%%

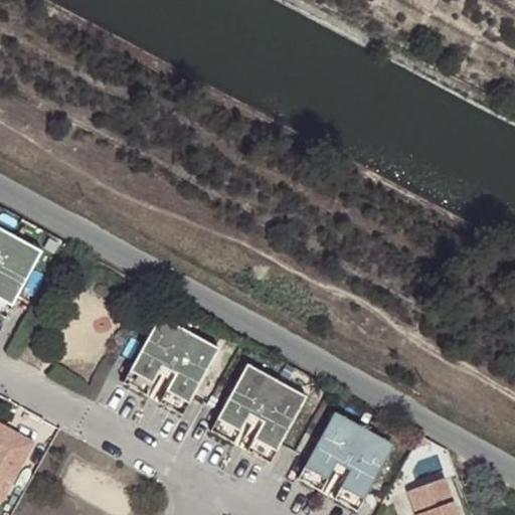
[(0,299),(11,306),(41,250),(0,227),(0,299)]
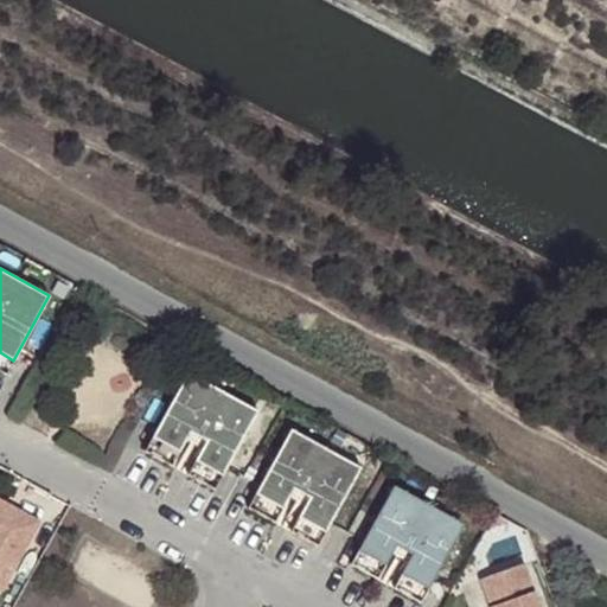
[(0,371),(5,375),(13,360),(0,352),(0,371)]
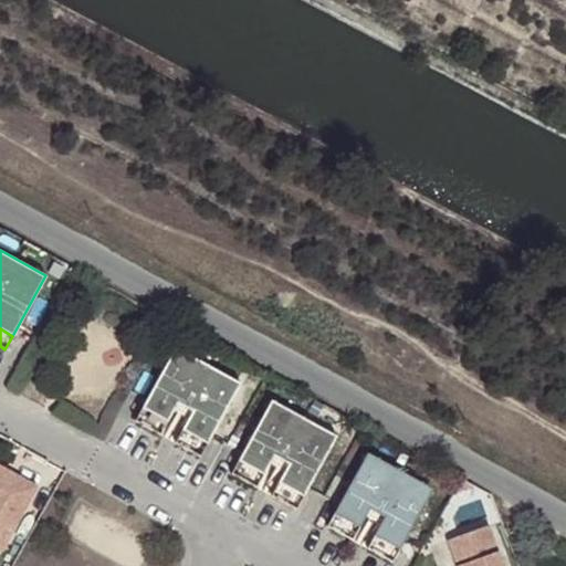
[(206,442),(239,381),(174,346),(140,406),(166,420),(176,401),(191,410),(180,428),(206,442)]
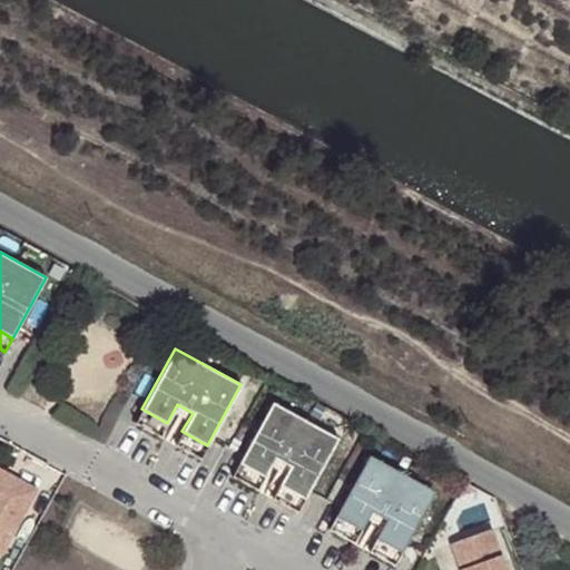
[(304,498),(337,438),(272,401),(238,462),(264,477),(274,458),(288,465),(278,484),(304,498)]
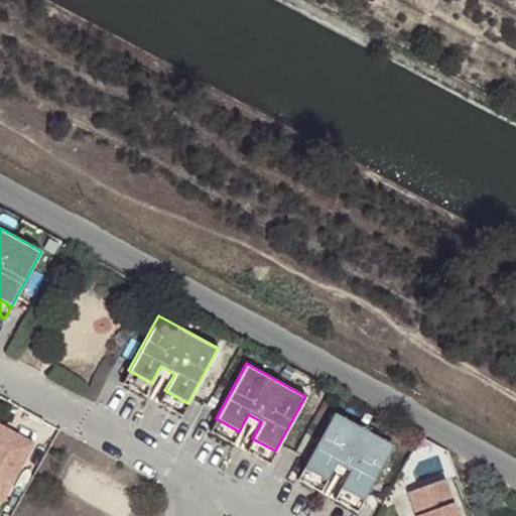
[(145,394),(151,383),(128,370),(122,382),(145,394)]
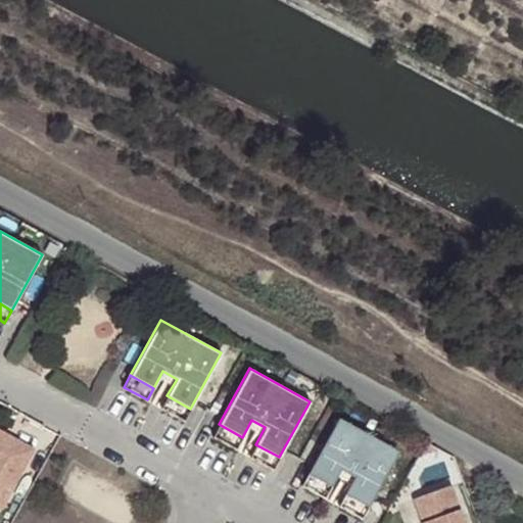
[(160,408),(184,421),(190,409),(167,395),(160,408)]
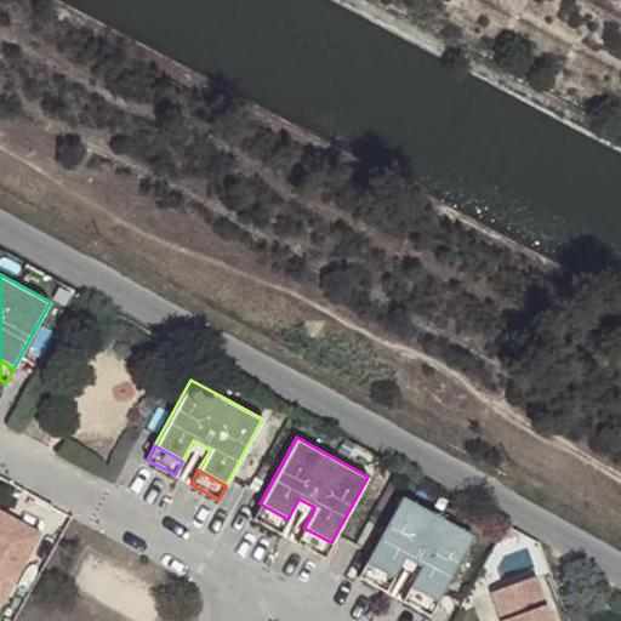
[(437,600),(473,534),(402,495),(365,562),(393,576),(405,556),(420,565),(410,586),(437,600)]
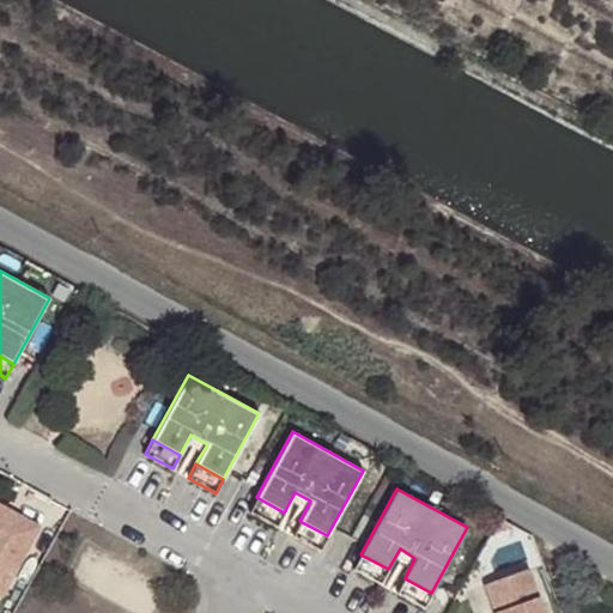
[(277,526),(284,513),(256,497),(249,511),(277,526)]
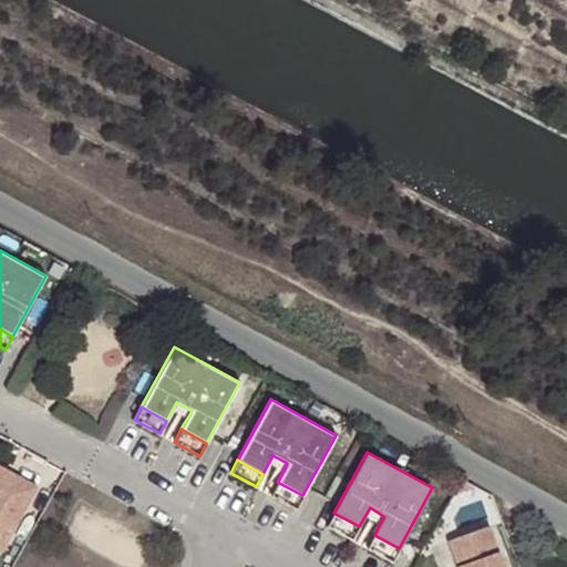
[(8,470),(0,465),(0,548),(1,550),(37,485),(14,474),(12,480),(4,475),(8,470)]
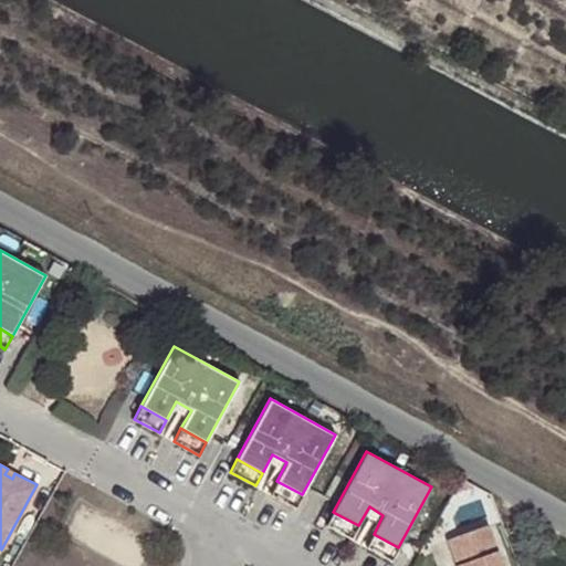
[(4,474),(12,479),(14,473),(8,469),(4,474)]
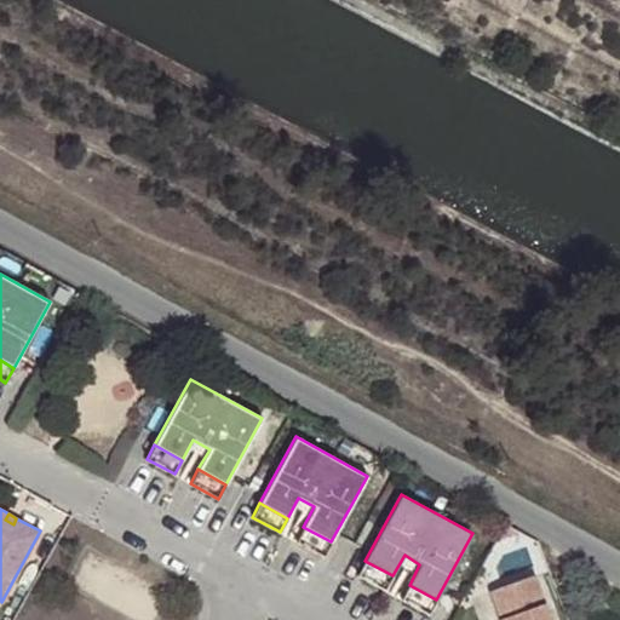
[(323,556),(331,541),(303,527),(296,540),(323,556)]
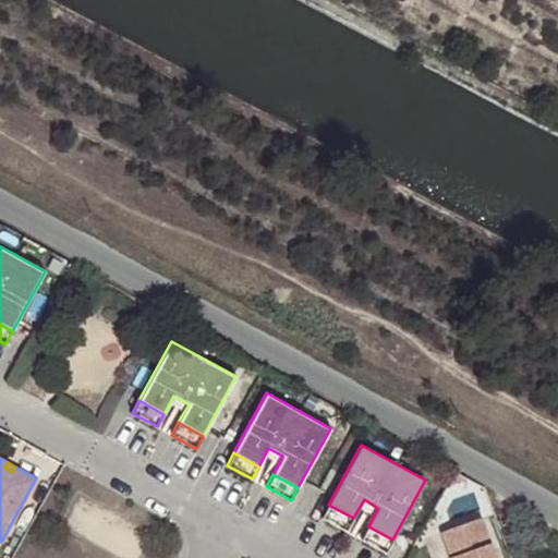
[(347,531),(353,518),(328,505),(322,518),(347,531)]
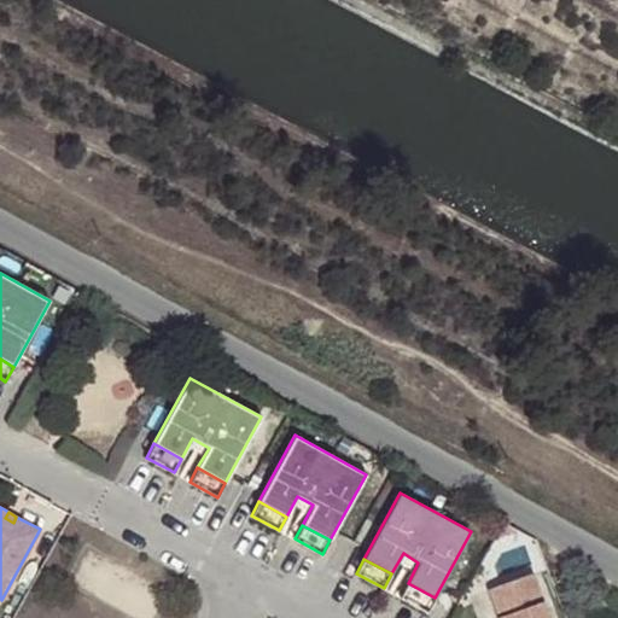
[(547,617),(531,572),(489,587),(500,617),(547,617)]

%%

§ Exercise requirements
Give back, word for word, the lines from the one containing "[(145,394),(151,383),(128,370),(122,382),(145,394)]" through the last line of the listing above; include both ends and exclude the pictures.

§ Output of the task
[(145,394),(151,383),(128,370),(122,382),(145,394)]
[(160,408),(184,421),(190,409),(167,395),(160,408)]
[(437,600),(473,534),(402,495),(365,562),(393,576),(405,556),(420,565),(410,586),(437,600)]
[(277,526),(284,513),(256,497),(249,511),(277,526)]
[(8,470),(0,465),(0,548),(1,550),(37,485),(14,474),(12,480),(4,475),(8,470)]
[(4,474),(12,479),(14,473),(8,469),(4,474)]
[(323,556),(331,541),(303,527),(296,540),(323,556)]
[(347,531),(353,518),(328,505),(322,518),(347,531)]
[(547,617),(531,572),(489,587),(500,617),(547,617)]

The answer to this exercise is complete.